**RAW DATA**
= = =
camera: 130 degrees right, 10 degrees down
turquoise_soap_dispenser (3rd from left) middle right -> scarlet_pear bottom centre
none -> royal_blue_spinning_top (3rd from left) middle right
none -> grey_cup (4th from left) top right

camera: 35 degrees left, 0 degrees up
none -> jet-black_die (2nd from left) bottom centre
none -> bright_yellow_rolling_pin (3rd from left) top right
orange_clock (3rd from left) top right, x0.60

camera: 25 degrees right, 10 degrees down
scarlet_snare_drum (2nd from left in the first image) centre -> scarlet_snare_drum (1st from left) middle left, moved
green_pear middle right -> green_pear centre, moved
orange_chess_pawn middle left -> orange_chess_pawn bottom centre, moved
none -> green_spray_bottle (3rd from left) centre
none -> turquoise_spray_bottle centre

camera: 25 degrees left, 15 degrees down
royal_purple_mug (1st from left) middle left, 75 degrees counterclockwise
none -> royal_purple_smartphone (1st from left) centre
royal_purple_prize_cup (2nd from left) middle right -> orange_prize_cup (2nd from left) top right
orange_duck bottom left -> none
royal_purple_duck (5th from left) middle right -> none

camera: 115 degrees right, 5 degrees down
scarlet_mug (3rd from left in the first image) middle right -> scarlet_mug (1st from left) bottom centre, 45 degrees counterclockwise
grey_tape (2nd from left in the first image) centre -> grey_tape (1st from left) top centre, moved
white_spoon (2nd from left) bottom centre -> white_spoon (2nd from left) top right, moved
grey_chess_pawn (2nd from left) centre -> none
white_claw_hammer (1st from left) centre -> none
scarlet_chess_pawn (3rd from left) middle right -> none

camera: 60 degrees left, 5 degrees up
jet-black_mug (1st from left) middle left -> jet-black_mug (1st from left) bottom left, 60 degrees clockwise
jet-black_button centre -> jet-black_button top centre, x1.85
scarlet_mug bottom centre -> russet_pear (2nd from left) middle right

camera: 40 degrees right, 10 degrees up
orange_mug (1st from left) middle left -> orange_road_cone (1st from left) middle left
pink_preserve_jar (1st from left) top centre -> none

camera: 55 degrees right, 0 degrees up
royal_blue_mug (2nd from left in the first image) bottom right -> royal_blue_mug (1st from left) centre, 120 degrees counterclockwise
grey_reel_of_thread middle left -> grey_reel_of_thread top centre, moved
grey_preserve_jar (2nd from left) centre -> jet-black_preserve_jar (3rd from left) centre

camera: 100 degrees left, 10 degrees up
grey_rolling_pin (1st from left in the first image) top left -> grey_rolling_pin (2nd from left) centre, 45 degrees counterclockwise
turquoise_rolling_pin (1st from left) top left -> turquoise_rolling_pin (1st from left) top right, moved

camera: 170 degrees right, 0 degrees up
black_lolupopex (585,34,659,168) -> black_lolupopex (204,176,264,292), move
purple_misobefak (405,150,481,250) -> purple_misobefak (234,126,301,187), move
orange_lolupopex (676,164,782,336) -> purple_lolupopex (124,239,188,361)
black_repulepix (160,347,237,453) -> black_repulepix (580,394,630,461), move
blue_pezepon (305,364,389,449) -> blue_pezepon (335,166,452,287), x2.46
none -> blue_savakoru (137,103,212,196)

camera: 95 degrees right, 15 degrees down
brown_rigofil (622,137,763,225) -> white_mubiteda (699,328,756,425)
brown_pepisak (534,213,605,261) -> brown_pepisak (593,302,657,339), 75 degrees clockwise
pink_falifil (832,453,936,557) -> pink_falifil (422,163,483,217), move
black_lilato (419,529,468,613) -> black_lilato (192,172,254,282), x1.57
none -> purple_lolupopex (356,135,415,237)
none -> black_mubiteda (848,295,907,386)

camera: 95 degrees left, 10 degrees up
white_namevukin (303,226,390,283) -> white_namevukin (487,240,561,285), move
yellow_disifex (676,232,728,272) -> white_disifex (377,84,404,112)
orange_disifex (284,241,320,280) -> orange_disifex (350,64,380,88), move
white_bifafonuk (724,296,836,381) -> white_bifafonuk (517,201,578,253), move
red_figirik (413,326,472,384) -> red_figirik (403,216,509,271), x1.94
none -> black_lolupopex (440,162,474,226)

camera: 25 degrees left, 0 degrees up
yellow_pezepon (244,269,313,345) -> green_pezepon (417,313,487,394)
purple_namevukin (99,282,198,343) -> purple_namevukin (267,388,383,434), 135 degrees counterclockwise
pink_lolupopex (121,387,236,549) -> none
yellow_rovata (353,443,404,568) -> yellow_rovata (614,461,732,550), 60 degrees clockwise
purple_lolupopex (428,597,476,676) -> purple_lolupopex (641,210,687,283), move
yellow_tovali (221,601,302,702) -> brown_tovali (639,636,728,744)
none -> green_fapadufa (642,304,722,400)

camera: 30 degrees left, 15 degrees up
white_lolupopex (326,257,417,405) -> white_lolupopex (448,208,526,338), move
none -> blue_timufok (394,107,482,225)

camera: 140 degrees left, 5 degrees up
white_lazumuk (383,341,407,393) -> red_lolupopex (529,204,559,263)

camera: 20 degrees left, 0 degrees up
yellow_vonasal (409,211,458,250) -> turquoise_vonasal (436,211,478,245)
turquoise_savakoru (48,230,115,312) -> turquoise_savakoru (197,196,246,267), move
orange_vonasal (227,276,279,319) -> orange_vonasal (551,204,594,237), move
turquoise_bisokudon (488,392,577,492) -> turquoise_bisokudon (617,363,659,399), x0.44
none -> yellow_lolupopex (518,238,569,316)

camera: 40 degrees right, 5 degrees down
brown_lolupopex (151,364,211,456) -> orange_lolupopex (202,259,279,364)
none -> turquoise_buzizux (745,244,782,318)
= = =
**WHAT TO WORK ON**
Return the material above unaltered. Include every line.

**ANSWER TO THE EXERCISE**
camera: 130 degrees right, 10 degrees down
turquoise_soap_dispenser (3rd from left) middle right -> scarlet_pear bottom centre
none -> royal_blue_spinning_top (3rd from left) middle right
none -> grey_cup (4th from left) top right

camera: 35 degrees left, 0 degrees up
none -> jet-black_die (2nd from left) bottom centre
none -> bright_yellow_rolling_pin (3rd from left) top right
orange_clock (3rd from left) top right, x0.60

camera: 25 degrees right, 10 degrees down
scarlet_snare_drum (2nd from left in the first image) centre -> scarlet_snare_drum (1st from left) middle left, moved
green_pear middle right -> green_pear centre, moved
orange_chess_pawn middle left -> orange_chess_pawn bottom centre, moved
none -> green_spray_bottle (3rd from left) centre
none -> turquoise_spray_bottle centre

camera: 25 degrees left, 15 degrees down
royal_purple_mug (1st from left) middle left, 75 degrees counterclockwise
none -> royal_purple_smartphone (1st from left) centre
royal_purple_prize_cup (2nd from left) middle right -> orange_prize_cup (2nd from left) top right
orange_duck bottom left -> none
royal_purple_duck (5th from left) middle right -> none

camera: 115 degrees right, 5 degrees down
scarlet_mug (3rd from left in the first image) middle right -> scarlet_mug (1st from left) bottom centre, 45 degrees counterclockwise
grey_tape (2nd from left in the first image) centre -> grey_tape (1st from left) top centre, moved
white_spoon (2nd from left) bottom centre -> white_spoon (2nd from left) top right, moved
grey_chess_pawn (2nd from left) centre -> none
white_claw_hammer (1st from left) centre -> none
scarlet_chess_pawn (3rd from left) middle right -> none

camera: 60 degrees left, 5 degrees up
jet-black_mug (1st from left) middle left -> jet-black_mug (1st from left) bottom left, 60 degrees clockwise
jet-black_button centre -> jet-black_button top centre, x1.85
scarlet_mug bottom centre -> russet_pear (2nd from left) middle right

camera: 40 degrees right, 10 degrees up
orange_mug (1st from left) middle left -> orange_road_cone (1st from left) middle left
pink_preserve_jar (1st from left) top centre -> none

camera: 55 degrees right, 0 degrees up
royal_blue_mug (2nd from left in the first image) bottom right -> royal_blue_mug (1st from left) centre, 120 degrees counterclockwise
grey_reel_of_thread middle left -> grey_reel_of_thread top centre, moved
grey_preserve_jar (2nd from left) centre -> jet-black_preserve_jar (3rd from left) centre

camera: 100 degrees left, 10 degrees up
grey_rolling_pin (1st from left in the first image) top left -> grey_rolling_pin (2nd from left) centre, 45 degrees counterclockwise
turquoise_rolling_pin (1st from left) top left -> turquoise_rolling_pin (1st from left) top right, moved

camera: 170 degrees right, 0 degrees up
black_lolupopex (585,34,659,168) -> black_lolupopex (204,176,264,292), move
purple_misobefak (405,150,481,250) -> purple_misobefak (234,126,301,187), move
orange_lolupopex (676,164,782,336) -> purple_lolupopex (124,239,188,361)
black_repulepix (160,347,237,453) -> black_repulepix (580,394,630,461), move
blue_pezepon (305,364,389,449) -> blue_pezepon (335,166,452,287), x2.46
none -> blue_savakoru (137,103,212,196)

camera: 95 degrees right, 15 degrees down
brown_rigofil (622,137,763,225) -> white_mubiteda (699,328,756,425)
brown_pepisak (534,213,605,261) -> brown_pepisak (593,302,657,339), 75 degrees clockwise
pink_falifil (832,453,936,557) -> pink_falifil (422,163,483,217), move
black_lilato (419,529,468,613) -> black_lilato (192,172,254,282), x1.57
none -> purple_lolupopex (356,135,415,237)
none -> black_mubiteda (848,295,907,386)

camera: 95 degrees left, 10 degrees up
white_namevukin (303,226,390,283) -> white_namevukin (487,240,561,285), move
yellow_disifex (676,232,728,272) -> white_disifex (377,84,404,112)
orange_disifex (284,241,320,280) -> orange_disifex (350,64,380,88), move
white_bifafonuk (724,296,836,381) -> white_bifafonuk (517,201,578,253), move
red_figirik (413,326,472,384) -> red_figirik (403,216,509,271), x1.94
none -> black_lolupopex (440,162,474,226)

camera: 25 degrees left, 0 degrees up
yellow_pezepon (244,269,313,345) -> green_pezepon (417,313,487,394)
purple_namevukin (99,282,198,343) -> purple_namevukin (267,388,383,434), 135 degrees counterclockwise
pink_lolupopex (121,387,236,549) -> none
yellow_rovata (353,443,404,568) -> yellow_rovata (614,461,732,550), 60 degrees clockwise
purple_lolupopex (428,597,476,676) -> purple_lolupopex (641,210,687,283), move
yellow_tovali (221,601,302,702) -> brown_tovali (639,636,728,744)
none -> green_fapadufa (642,304,722,400)

camera: 30 degrees left, 15 degrees up
white_lolupopex (326,257,417,405) -> white_lolupopex (448,208,526,338), move
none -> blue_timufok (394,107,482,225)

camera: 140 degrees left, 5 degrees up
white_lazumuk (383,341,407,393) -> red_lolupopex (529,204,559,263)

camera: 20 degrees left, 0 degrees up
yellow_vonasal (409,211,458,250) -> turquoise_vonasal (436,211,478,245)
turquoise_savakoru (48,230,115,312) -> turquoise_savakoru (197,196,246,267), move
orange_vonasal (227,276,279,319) -> orange_vonasal (551,204,594,237), move
turquoise_bisokudon (488,392,577,492) -> turquoise_bisokudon (617,363,659,399), x0.44
none -> yellow_lolupopex (518,238,569,316)

camera: 40 degrees right, 5 degrees down
brown_lolupopex (151,364,211,456) -> orange_lolupopex (202,259,279,364)
none -> turquoise_buzizux (745,244,782,318)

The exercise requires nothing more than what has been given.